--- Input records Enclosed Below ---

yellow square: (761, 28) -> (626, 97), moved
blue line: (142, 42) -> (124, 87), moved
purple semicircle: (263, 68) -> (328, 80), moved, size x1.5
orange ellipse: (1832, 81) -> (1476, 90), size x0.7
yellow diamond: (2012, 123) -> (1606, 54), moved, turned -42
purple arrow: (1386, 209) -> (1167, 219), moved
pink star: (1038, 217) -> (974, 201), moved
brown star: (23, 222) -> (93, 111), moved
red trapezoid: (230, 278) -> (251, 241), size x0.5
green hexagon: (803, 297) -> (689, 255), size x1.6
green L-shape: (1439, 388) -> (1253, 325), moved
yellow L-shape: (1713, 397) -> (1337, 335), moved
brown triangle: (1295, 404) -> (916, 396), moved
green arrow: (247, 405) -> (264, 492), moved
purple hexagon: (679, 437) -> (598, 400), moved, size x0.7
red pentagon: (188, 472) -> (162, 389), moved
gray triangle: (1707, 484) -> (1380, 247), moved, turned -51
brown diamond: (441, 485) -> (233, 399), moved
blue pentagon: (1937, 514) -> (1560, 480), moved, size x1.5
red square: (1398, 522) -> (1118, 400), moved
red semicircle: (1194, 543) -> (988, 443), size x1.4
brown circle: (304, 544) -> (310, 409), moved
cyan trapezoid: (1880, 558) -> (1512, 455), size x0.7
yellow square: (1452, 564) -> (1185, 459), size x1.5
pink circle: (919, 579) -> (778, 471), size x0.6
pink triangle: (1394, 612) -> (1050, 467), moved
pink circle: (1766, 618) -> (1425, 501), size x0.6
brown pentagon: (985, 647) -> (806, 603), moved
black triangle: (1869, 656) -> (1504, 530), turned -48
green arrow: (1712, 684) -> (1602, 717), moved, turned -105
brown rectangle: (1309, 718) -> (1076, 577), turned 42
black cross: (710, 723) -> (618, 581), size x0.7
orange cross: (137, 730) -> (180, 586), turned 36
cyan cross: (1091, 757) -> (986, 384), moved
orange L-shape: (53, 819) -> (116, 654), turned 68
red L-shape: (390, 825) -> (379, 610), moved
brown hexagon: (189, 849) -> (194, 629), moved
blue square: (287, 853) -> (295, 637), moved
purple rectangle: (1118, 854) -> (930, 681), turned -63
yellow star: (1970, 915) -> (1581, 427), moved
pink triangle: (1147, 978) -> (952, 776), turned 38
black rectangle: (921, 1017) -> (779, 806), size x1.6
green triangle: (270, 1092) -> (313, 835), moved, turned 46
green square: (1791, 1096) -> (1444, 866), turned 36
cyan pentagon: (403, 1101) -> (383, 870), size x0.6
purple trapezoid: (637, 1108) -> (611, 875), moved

--- End of Enclosed Input records ---

### Work instructions:
From the records above, repeat exactly the lines from the one with "purple arrow: (1386, 209)" through the one with "purple rectangle: (1118, 854)", both included.

### Result:
purple arrow: (1386, 209) -> (1167, 219), moved
pink star: (1038, 217) -> (974, 201), moved
brown star: (23, 222) -> (93, 111), moved
red trapezoid: (230, 278) -> (251, 241), size x0.5
green hexagon: (803, 297) -> (689, 255), size x1.6
green L-shape: (1439, 388) -> (1253, 325), moved
yellow L-shape: (1713, 397) -> (1337, 335), moved
brown triangle: (1295, 404) -> (916, 396), moved
green arrow: (247, 405) -> (264, 492), moved
purple hexagon: (679, 437) -> (598, 400), moved, size x0.7
red pentagon: (188, 472) -> (162, 389), moved
gray triangle: (1707, 484) -> (1380, 247), moved, turned -51
brown diamond: (441, 485) -> (233, 399), moved
blue pentagon: (1937, 514) -> (1560, 480), moved, size x1.5
red square: (1398, 522) -> (1118, 400), moved
red semicircle: (1194, 543) -> (988, 443), size x1.4
brown circle: (304, 544) -> (310, 409), moved
cyan trapezoid: (1880, 558) -> (1512, 455), size x0.7
yellow square: (1452, 564) -> (1185, 459), size x1.5
pink circle: (919, 579) -> (778, 471), size x0.6
pink triangle: (1394, 612) -> (1050, 467), moved
pink circle: (1766, 618) -> (1425, 501), size x0.6
brown pentagon: (985, 647) -> (806, 603), moved
black triangle: (1869, 656) -> (1504, 530), turned -48
green arrow: (1712, 684) -> (1602, 717), moved, turned -105
brown rectangle: (1309, 718) -> (1076, 577), turned 42
black cross: (710, 723) -> (618, 581), size x0.7
orange cross: (137, 730) -> (180, 586), turned 36
cyan cross: (1091, 757) -> (986, 384), moved
orange L-shape: (53, 819) -> (116, 654), turned 68
red L-shape: (390, 825) -> (379, 610), moved
brown hexagon: (189, 849) -> (194, 629), moved
blue square: (287, 853) -> (295, 637), moved
purple rectangle: (1118, 854) -> (930, 681), turned -63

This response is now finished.